* [WORK REQUIRED]: The lines from the start of the records through the one containing "none -> yellow 1x2 brick [189,313,273,392]" are to be restated word for word; please include both ends.

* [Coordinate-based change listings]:
•••
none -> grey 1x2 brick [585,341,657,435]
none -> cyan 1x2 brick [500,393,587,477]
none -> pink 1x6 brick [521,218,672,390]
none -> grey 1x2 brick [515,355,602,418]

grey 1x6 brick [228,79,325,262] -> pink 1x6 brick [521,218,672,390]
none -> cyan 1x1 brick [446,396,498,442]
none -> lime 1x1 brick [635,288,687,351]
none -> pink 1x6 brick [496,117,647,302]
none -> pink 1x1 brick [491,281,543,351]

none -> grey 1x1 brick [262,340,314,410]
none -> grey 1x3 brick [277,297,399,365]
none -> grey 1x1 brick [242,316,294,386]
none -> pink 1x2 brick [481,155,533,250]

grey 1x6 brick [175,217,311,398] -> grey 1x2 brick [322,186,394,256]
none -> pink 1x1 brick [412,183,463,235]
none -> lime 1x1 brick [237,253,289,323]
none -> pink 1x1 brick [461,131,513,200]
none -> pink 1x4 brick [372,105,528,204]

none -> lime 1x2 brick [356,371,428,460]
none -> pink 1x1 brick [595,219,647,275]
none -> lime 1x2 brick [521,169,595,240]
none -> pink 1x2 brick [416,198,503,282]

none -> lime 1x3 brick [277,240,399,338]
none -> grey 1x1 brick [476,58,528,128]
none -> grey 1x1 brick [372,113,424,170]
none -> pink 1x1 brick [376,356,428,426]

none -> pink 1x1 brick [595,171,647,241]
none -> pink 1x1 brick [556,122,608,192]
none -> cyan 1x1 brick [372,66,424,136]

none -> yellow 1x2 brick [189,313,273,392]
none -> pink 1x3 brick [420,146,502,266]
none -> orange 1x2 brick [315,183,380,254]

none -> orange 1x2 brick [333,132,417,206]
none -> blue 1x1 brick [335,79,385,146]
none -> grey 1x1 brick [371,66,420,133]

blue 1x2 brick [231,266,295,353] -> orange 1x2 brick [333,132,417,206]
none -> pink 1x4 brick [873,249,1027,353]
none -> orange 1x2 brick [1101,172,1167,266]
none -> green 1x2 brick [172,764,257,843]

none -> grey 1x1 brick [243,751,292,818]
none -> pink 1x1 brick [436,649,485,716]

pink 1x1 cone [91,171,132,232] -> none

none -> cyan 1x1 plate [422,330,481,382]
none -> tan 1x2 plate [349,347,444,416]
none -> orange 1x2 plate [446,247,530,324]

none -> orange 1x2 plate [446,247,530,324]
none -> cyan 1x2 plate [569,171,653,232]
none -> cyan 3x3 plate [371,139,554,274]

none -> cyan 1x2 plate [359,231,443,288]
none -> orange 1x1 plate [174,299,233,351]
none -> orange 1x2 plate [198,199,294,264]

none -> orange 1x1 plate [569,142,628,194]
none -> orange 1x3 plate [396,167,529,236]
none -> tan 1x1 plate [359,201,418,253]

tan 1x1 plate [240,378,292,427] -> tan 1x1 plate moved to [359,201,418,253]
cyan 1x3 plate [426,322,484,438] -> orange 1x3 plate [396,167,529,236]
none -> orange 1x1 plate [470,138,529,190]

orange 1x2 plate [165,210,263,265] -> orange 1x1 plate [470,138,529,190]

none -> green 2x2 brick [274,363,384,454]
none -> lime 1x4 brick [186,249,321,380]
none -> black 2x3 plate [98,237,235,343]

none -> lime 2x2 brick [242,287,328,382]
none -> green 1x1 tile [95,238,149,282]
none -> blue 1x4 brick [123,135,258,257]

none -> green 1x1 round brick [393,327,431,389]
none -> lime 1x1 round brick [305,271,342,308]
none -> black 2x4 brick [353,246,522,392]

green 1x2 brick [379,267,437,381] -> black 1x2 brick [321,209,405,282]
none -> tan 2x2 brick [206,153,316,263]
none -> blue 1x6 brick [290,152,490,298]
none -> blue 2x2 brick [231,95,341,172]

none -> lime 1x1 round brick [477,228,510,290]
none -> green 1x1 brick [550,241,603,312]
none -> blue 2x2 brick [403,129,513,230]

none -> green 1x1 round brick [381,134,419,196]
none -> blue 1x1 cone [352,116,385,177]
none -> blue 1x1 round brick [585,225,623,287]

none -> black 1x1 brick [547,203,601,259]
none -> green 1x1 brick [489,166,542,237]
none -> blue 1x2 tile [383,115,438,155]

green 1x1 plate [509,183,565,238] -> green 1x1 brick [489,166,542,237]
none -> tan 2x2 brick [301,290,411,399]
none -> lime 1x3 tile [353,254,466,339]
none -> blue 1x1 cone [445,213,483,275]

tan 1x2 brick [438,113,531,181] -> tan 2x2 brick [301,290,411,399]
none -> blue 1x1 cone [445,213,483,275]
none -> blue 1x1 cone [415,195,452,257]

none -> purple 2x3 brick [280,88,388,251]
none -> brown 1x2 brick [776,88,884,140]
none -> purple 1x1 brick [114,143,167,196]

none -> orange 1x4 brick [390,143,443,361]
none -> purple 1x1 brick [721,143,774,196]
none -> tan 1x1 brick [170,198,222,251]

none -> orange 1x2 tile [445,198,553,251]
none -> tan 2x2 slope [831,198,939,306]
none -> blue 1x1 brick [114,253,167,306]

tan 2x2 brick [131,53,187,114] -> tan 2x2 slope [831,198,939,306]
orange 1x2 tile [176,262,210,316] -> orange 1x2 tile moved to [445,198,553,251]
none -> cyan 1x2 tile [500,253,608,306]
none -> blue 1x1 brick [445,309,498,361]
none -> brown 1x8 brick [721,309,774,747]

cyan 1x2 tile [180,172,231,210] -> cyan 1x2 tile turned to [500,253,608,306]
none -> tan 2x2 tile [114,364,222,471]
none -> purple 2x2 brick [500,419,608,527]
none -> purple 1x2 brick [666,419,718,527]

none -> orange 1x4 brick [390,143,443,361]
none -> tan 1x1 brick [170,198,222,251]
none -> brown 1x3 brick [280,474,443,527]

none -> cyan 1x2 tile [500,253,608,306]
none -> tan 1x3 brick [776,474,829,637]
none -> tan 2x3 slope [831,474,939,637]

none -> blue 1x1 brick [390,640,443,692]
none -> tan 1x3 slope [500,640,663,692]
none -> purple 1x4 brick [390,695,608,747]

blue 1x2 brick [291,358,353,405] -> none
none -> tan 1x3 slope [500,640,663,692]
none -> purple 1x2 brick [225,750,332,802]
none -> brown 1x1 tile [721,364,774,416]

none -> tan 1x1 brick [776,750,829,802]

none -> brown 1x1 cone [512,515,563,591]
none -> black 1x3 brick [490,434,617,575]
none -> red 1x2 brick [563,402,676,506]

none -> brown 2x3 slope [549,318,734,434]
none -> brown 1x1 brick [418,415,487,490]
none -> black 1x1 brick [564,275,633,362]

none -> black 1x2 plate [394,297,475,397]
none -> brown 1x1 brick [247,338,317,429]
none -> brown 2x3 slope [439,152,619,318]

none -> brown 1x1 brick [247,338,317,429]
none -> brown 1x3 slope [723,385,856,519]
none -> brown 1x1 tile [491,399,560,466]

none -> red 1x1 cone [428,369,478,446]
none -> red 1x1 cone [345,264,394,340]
•••
* [ANSWER SECTION]:
none -> grey 1x2 brick [585,341,657,435]
none -> cyan 1x2 brick [500,393,587,477]
none -> pink 1x6 brick [521,218,672,390]
none -> grey 1x2 brick [515,355,602,418]

grey 1x6 brick [228,79,325,262] -> pink 1x6 brick [521,218,672,390]
none -> cyan 1x1 brick [446,396,498,442]
none -> lime 1x1 brick [635,288,687,351]
none -> pink 1x6 brick [496,117,647,302]
none -> pink 1x1 brick [491,281,543,351]

none -> grey 1x1 brick [262,340,314,410]
none -> grey 1x3 brick [277,297,399,365]
none -> grey 1x1 brick [242,316,294,386]
none -> pink 1x2 brick [481,155,533,250]

grey 1x6 brick [175,217,311,398] -> grey 1x2 brick [322,186,394,256]
none -> pink 1x1 brick [412,183,463,235]
none -> lime 1x1 brick [237,253,289,323]
none -> pink 1x1 brick [461,131,513,200]
none -> pink 1x4 brick [372,105,528,204]

none -> lime 1x2 brick [356,371,428,460]
none -> pink 1x1 brick [595,219,647,275]
none -> lime 1x2 brick [521,169,595,240]
none -> pink 1x2 brick [416,198,503,282]

none -> lime 1x3 brick [277,240,399,338]
none -> grey 1x1 brick [476,58,528,128]
none -> grey 1x1 brick [372,113,424,170]
none -> pink 1x1 brick [376,356,428,426]

none -> pink 1x1 brick [595,171,647,241]
none -> pink 1x1 brick [556,122,608,192]
none -> cyan 1x1 brick [372,66,424,136]

none -> yellow 1x2 brick [189,313,273,392]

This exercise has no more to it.